#### [TASK DIRECTIONS]
Which lines of the data hold the word "SENS"? Copy all of them.

#### [Records from a dataset]
+++

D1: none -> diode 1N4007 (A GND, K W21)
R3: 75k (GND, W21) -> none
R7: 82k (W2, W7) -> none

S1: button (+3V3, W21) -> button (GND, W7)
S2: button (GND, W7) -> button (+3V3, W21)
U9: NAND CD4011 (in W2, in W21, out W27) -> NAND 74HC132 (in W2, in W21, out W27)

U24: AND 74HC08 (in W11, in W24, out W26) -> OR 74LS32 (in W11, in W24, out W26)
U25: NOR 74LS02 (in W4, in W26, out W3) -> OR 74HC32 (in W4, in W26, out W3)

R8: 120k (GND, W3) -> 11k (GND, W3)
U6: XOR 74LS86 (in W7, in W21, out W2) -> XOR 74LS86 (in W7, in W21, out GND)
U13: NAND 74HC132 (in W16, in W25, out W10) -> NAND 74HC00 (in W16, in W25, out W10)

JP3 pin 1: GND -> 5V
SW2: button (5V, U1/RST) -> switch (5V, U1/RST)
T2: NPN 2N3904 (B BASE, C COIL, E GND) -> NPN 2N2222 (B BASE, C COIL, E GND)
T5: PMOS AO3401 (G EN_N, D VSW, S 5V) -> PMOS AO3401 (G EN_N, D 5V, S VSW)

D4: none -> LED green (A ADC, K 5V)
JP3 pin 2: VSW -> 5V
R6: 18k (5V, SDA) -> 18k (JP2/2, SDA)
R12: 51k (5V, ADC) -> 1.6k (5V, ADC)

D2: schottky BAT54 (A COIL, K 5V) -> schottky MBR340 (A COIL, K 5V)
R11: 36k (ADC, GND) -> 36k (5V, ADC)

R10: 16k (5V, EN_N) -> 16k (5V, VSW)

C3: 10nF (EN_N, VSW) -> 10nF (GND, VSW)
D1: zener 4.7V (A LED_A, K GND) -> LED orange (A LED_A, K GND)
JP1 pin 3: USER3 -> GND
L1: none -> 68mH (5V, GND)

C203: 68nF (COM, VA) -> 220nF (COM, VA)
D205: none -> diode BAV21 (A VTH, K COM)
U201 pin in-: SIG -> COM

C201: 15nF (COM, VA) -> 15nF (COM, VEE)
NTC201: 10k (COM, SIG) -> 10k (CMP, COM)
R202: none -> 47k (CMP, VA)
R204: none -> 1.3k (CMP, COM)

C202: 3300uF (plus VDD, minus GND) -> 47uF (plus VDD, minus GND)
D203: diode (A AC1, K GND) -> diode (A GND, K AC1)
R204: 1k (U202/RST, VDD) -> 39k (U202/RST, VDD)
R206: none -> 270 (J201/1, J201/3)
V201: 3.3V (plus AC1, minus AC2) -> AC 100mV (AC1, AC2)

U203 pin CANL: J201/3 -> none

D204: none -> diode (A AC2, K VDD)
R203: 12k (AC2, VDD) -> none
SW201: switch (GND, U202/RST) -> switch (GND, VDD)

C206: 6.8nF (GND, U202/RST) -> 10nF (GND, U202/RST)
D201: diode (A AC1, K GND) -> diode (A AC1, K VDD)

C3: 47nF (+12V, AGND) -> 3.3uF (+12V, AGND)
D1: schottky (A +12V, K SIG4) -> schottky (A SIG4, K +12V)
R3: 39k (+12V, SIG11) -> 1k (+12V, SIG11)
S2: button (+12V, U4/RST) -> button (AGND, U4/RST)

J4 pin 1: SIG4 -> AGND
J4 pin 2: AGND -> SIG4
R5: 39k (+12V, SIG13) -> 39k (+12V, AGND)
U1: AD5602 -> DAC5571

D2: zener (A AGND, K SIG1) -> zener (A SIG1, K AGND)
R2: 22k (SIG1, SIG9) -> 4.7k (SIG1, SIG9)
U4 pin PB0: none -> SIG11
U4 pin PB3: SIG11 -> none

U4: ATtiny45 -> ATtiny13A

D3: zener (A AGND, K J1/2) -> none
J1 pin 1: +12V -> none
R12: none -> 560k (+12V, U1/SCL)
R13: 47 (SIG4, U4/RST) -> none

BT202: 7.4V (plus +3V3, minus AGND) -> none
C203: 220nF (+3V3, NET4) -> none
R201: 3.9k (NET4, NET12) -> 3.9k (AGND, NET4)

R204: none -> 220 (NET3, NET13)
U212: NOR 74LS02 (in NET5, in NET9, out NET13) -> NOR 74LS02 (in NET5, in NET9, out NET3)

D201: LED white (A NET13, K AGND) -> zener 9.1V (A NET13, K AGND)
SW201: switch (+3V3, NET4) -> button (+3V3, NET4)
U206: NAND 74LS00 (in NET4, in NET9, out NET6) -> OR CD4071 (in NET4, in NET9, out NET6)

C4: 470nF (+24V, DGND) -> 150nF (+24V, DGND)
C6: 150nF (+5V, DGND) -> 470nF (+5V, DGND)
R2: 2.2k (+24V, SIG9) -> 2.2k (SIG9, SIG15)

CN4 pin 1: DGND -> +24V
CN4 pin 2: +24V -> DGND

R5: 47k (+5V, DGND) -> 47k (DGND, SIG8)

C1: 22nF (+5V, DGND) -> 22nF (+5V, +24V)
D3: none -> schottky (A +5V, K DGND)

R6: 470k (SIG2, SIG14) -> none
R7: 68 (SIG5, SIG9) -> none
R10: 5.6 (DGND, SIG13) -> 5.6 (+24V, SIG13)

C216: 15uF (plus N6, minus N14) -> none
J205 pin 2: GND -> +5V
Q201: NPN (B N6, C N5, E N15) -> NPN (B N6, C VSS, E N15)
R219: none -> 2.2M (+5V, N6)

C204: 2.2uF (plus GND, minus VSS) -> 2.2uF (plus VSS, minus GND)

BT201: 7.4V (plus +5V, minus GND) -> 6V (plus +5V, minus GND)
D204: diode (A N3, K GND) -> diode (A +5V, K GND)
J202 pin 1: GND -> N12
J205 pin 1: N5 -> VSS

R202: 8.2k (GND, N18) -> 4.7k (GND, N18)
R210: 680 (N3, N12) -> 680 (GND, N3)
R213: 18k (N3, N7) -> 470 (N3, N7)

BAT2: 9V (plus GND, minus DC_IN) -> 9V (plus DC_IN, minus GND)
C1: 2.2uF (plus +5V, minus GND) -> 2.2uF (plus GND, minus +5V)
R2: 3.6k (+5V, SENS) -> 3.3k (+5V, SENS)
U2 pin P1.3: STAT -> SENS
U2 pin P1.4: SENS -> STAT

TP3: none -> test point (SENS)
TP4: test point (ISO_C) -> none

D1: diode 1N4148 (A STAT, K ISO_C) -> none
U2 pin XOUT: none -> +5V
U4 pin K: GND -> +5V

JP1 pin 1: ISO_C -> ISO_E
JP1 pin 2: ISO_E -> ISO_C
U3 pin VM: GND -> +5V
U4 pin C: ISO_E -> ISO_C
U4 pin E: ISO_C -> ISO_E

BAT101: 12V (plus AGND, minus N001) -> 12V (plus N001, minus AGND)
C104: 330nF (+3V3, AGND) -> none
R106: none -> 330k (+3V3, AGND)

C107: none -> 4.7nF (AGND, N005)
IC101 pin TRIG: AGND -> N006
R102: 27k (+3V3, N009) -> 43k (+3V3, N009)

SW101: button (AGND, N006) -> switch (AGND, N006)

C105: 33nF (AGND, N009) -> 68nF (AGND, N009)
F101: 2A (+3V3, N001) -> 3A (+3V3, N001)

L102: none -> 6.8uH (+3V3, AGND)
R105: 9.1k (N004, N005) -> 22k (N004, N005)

+++

#### [ANSWER BOX]
R2: 3.6k (+5V, SENS) -> 3.3k (+5V, SENS)
U2 pin P1.3: STAT -> SENS
U2 pin P1.4: SENS -> STAT
TP3: none -> test point (SENS)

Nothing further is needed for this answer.